Write out the data below exactly as given, without any of its pictures.

═════ ENTRIES SHOWN ═════

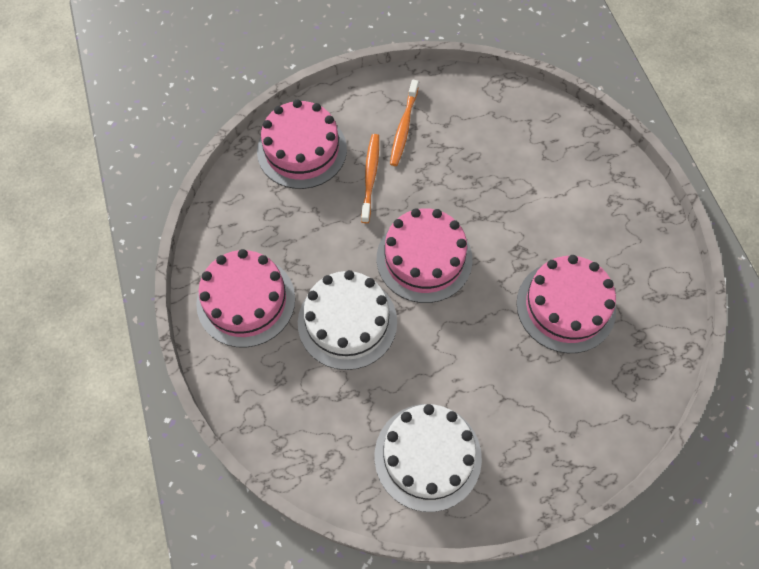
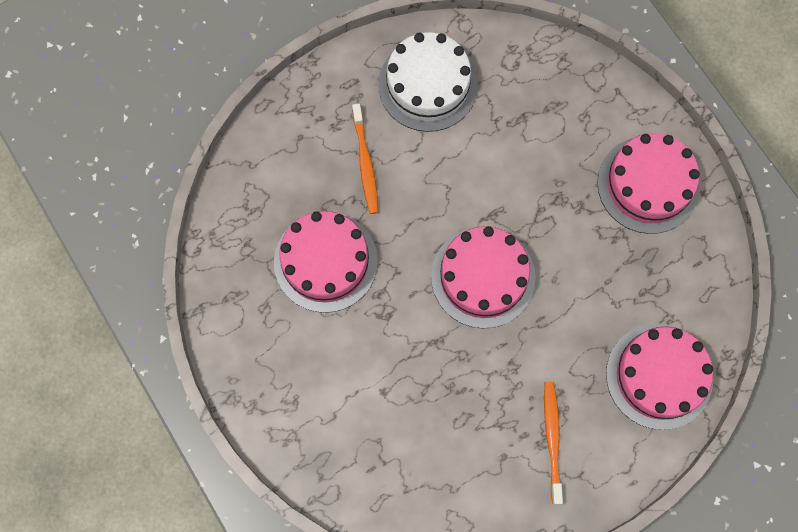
camera: 165 degrees right, 10 degrees up
(347, 322) = (540, 189): white cake -> none
(370, 176) = (570, 362): orange toothbrush -> orange toothbrush (365, 164)

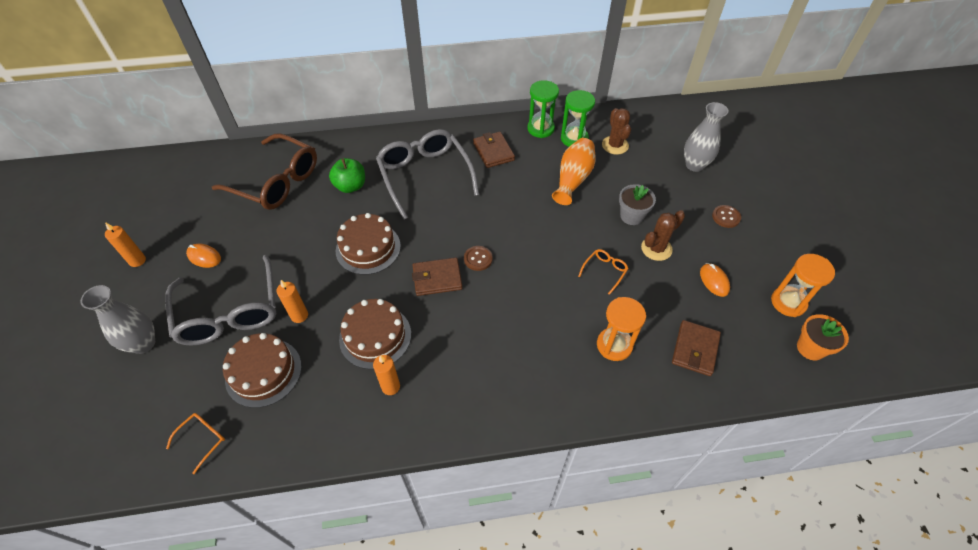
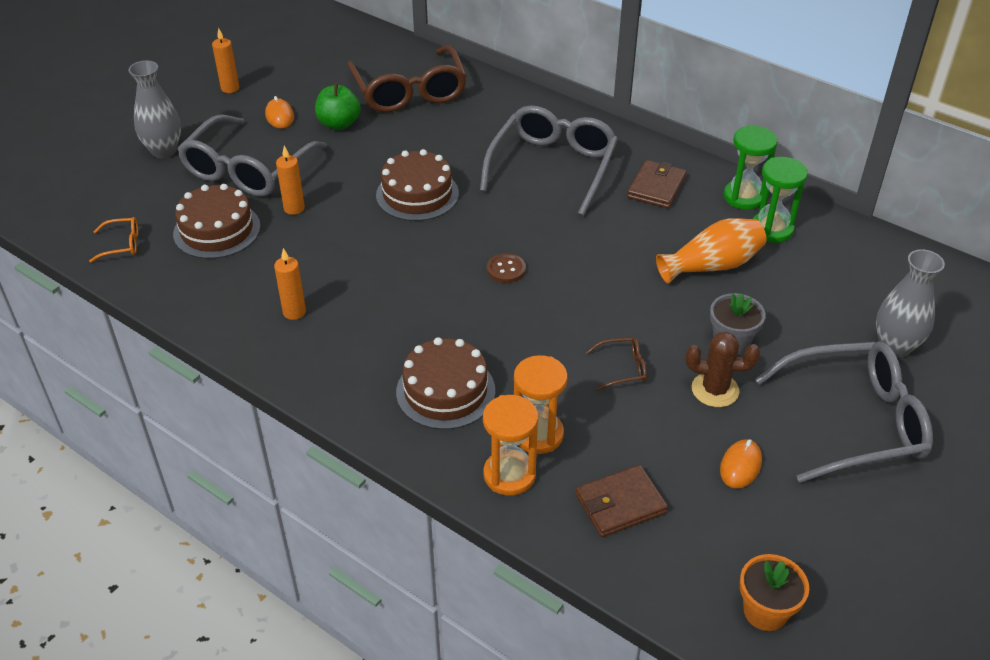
camera: 45 degrees right, 10 degrees down
(350, 186) = (469, 134): green apple -> green apple (339, 124)
(375, 336) = (332, 266): brown cake -> brown cake (445, 391)
(437, 278) = (445, 259): brown wallet -> none
(605, 271) = (623, 368): orange glasses -> brown glasses
(615, 145) = (815, 265): brown cactus -> none
(726, 217) = (855, 421): brown button -> grey glasses
(788, 302) = (806, 553): orange hourglass -> orange hourglass (509, 475)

═════

### [EXPECTED OUTPUT]
camera: 165 degrees right, 10 degrees up
(347, 322) = (540, 189): white cake -> none
(370, 176) = (570, 362): orange toothbrush -> orange toothbrush (365, 164)

camera: 45 degrees right, 10 degrees down
(350, 186) = (469, 134): green apple -> green apple (339, 124)
(375, 336) = (332, 266): brown cake -> brown cake (445, 391)
(437, 278) = (445, 259): brown wallet -> none
(605, 271) = (623, 368): orange glasses -> brown glasses
(615, 145) = (815, 265): brown cactus -> none
(726, 217) = (855, 421): brown button -> grey glasses
(788, 302) = (806, 553): orange hourglass -> orange hourglass (509, 475)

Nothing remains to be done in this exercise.